SOURCE MATERIAL
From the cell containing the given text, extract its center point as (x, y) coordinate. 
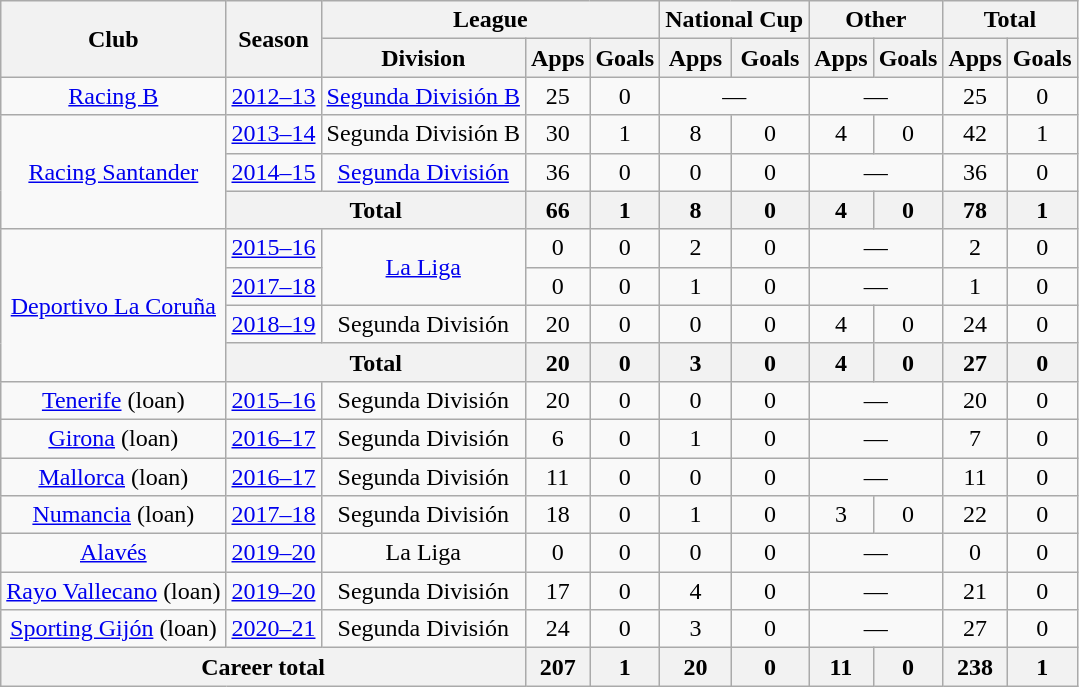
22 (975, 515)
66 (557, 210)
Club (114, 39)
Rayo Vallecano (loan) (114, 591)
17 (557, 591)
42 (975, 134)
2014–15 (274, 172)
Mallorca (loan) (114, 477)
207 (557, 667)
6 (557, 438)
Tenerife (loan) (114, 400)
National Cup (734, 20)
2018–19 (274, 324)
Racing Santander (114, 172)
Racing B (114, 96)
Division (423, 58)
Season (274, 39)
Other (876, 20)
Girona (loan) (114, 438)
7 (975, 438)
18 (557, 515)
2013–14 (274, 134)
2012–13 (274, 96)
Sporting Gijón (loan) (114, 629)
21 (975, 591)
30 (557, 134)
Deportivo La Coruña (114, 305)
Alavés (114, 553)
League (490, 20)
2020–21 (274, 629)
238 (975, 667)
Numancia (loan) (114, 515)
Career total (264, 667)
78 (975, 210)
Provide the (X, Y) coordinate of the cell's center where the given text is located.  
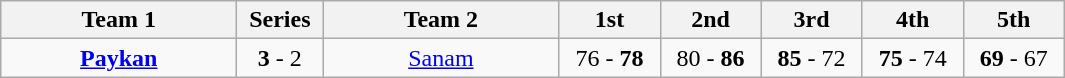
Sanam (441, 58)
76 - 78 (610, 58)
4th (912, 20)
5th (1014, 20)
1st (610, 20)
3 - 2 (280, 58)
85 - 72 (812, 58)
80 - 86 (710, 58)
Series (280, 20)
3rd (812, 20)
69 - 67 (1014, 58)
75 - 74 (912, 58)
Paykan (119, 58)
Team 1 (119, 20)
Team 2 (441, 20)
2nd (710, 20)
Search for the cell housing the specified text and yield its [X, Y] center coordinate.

...

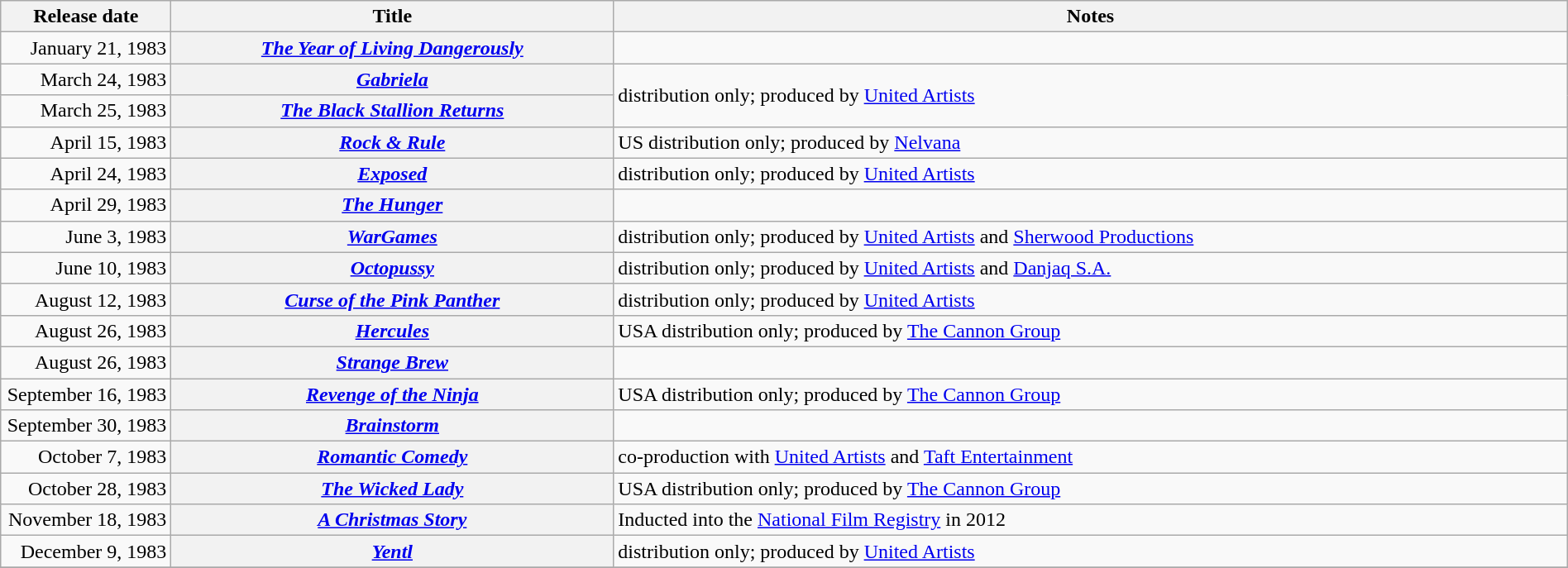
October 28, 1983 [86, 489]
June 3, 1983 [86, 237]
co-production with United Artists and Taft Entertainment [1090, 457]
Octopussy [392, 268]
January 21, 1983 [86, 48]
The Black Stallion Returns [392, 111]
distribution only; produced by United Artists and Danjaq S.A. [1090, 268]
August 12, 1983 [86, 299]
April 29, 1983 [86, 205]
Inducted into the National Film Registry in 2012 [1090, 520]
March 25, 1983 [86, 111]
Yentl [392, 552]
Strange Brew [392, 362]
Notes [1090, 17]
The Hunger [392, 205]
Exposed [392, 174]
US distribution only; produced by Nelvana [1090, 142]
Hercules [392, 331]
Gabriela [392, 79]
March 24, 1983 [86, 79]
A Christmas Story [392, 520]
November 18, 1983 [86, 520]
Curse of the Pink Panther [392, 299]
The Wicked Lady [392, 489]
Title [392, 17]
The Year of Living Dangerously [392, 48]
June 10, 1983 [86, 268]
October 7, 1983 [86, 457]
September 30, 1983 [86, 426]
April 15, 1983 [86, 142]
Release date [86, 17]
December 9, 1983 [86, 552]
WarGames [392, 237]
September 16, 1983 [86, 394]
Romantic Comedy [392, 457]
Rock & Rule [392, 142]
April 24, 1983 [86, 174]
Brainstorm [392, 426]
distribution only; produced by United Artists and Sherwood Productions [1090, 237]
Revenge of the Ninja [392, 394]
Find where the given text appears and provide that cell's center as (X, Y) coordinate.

AIM OF THE EXERCISE
Reproduce, line for line, the part of the material that opens with the line containing "Sanam (441, 58)" and closes with the line containing "Search for the", including both of those lines.

TASK ANSWER
Sanam (441, 58)
76 - 78 (610, 58)
4th (912, 20)
5th (1014, 20)
1st (610, 20)
3 - 2 (280, 58)
85 - 72 (812, 58)
80 - 86 (710, 58)
Series (280, 20)
3rd (812, 20)
69 - 67 (1014, 58)
75 - 74 (912, 58)
Paykan (119, 58)
Team 1 (119, 20)
Team 2 (441, 20)
2nd (710, 20)
Search for the cell housing the specified text and yield its [X, Y] center coordinate.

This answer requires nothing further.